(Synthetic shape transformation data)

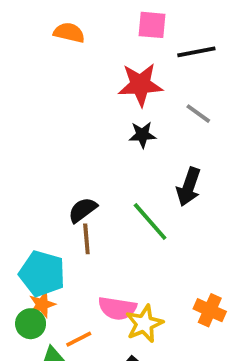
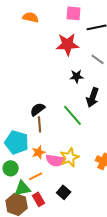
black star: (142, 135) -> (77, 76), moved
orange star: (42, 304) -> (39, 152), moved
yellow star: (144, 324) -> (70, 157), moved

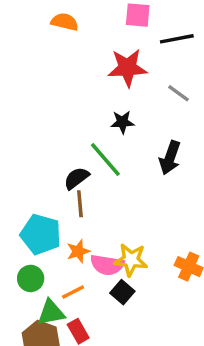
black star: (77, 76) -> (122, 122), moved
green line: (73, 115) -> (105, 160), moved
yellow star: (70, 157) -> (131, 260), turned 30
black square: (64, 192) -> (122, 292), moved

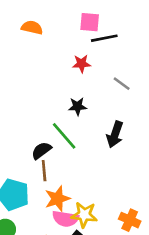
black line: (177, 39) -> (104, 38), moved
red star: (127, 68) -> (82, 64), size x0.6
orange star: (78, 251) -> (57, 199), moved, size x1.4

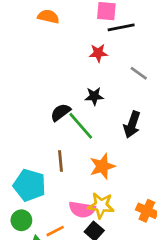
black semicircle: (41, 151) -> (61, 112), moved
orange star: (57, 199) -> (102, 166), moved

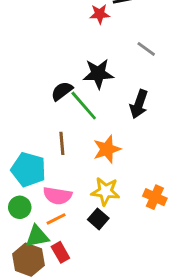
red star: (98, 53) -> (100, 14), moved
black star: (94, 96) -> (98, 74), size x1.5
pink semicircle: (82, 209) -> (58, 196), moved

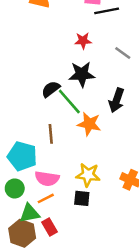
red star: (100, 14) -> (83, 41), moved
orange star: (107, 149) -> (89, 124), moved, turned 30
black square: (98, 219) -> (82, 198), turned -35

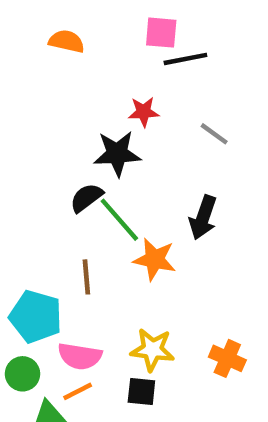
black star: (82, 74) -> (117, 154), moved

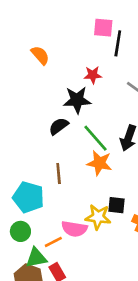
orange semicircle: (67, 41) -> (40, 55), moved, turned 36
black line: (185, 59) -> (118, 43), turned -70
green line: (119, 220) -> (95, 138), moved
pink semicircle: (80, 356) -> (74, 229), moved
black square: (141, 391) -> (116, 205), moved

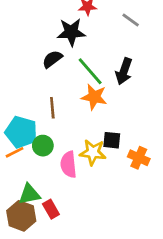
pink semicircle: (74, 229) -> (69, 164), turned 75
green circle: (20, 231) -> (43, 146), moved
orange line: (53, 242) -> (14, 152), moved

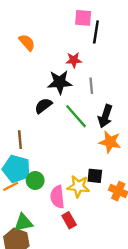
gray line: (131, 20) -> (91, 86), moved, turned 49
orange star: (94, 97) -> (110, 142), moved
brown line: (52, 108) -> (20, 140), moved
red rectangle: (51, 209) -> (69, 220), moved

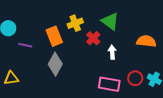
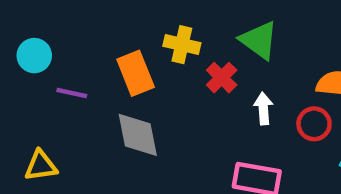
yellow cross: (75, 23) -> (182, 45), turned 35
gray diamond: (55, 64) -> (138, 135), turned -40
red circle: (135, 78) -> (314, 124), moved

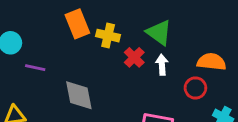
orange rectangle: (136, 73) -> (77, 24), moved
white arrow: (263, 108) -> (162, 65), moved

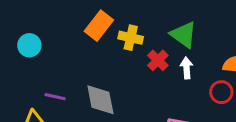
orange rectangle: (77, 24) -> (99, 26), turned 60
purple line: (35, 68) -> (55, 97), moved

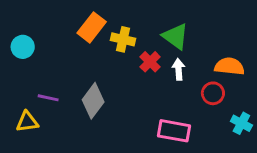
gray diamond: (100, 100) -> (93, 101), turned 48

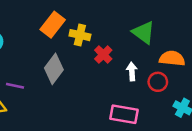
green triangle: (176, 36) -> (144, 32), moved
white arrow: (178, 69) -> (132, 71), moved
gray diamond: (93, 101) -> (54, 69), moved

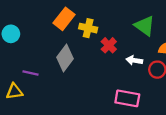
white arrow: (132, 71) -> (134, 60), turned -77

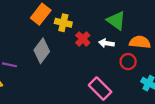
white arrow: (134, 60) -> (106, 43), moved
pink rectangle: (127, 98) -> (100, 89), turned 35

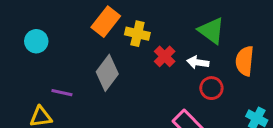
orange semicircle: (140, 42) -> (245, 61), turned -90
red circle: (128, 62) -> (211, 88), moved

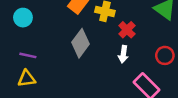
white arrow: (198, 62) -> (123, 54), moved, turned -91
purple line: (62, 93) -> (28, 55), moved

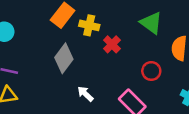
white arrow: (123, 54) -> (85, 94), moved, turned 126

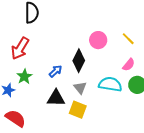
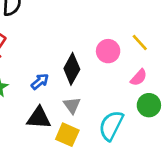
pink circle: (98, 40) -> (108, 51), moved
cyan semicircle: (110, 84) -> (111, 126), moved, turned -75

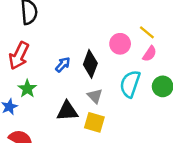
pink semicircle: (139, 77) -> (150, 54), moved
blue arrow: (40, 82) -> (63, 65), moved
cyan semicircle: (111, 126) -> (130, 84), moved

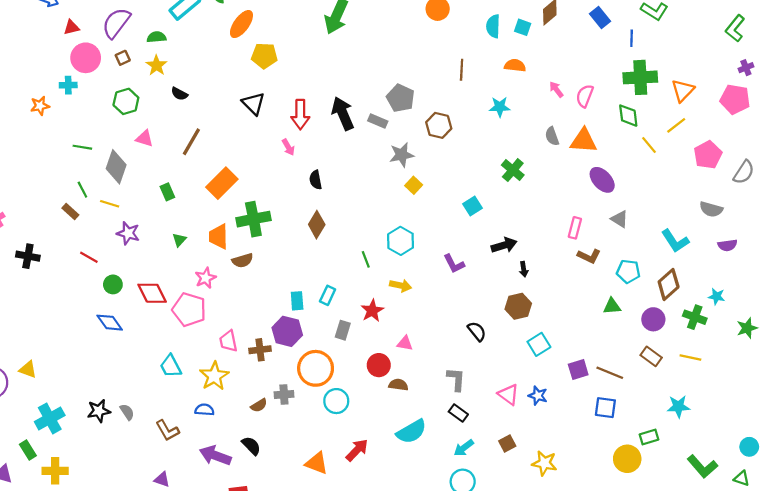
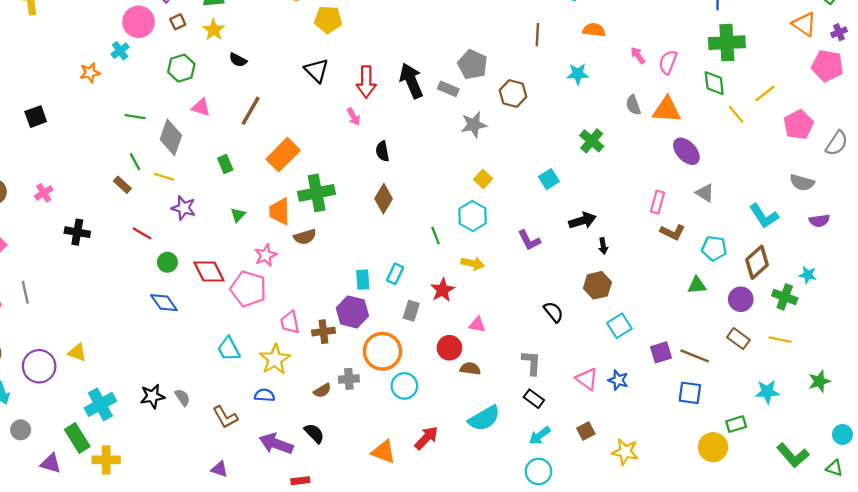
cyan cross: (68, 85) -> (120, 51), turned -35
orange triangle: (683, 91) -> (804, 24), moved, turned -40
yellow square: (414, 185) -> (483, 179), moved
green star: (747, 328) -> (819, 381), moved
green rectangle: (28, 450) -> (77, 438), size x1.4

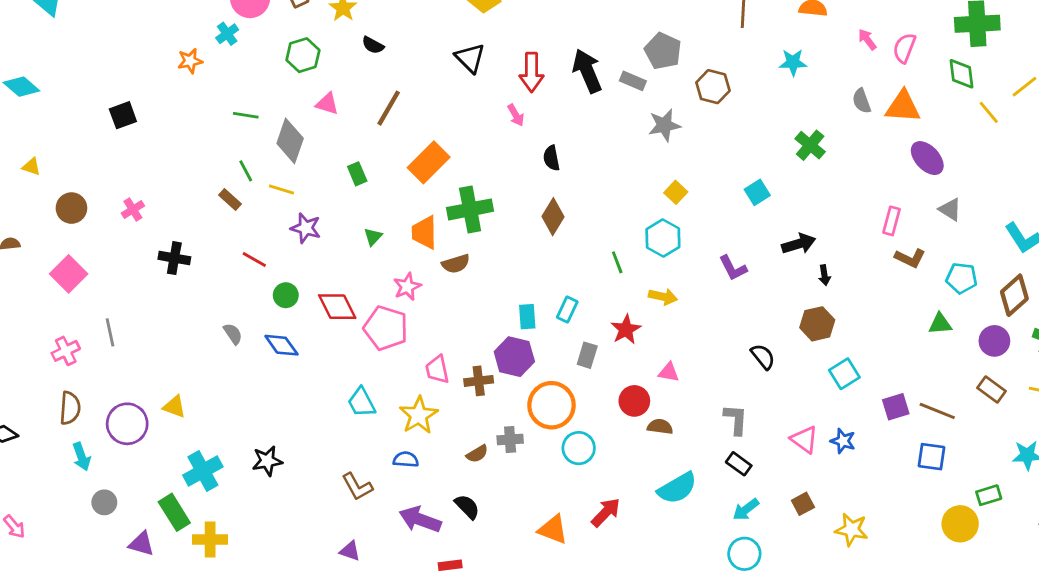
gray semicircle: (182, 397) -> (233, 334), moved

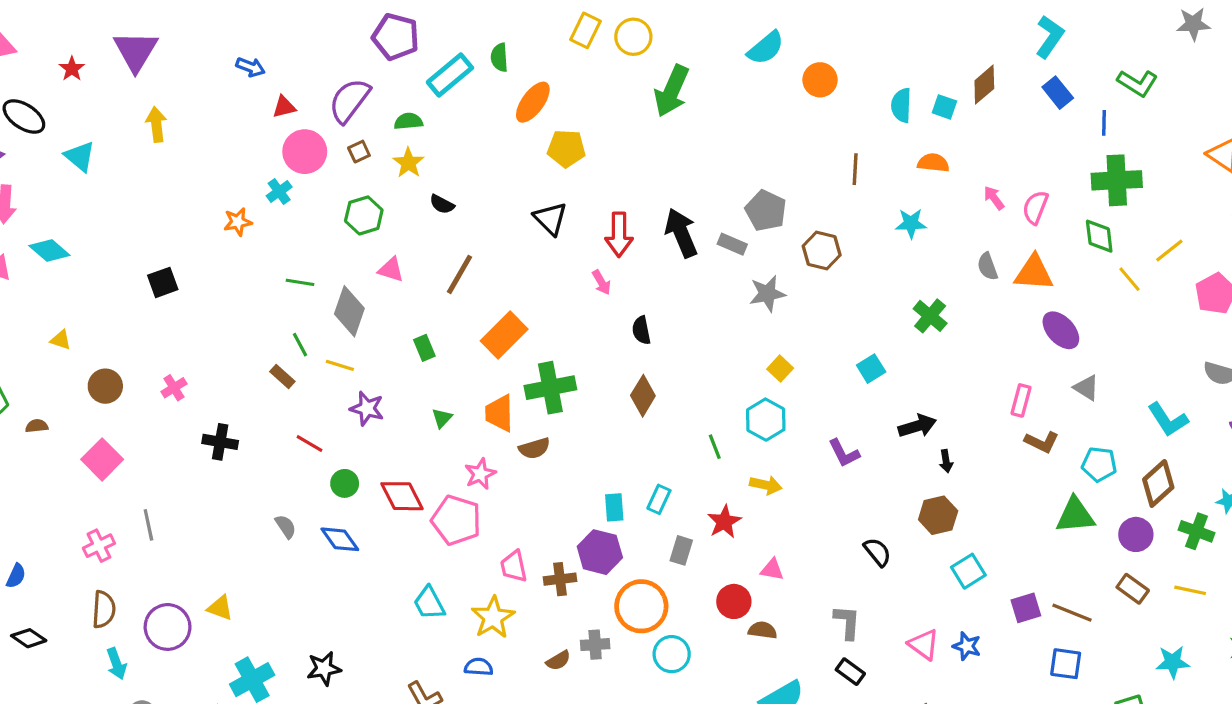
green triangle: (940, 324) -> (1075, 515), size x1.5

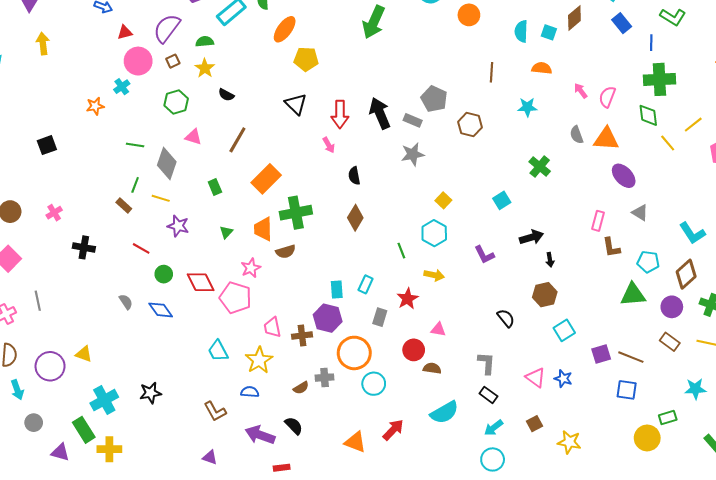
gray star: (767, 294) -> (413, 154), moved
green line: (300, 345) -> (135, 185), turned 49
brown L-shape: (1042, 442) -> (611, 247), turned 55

• Work to be completed:
From the data above, report how many lines include the string "white". The number alone will do.

• Task output:
6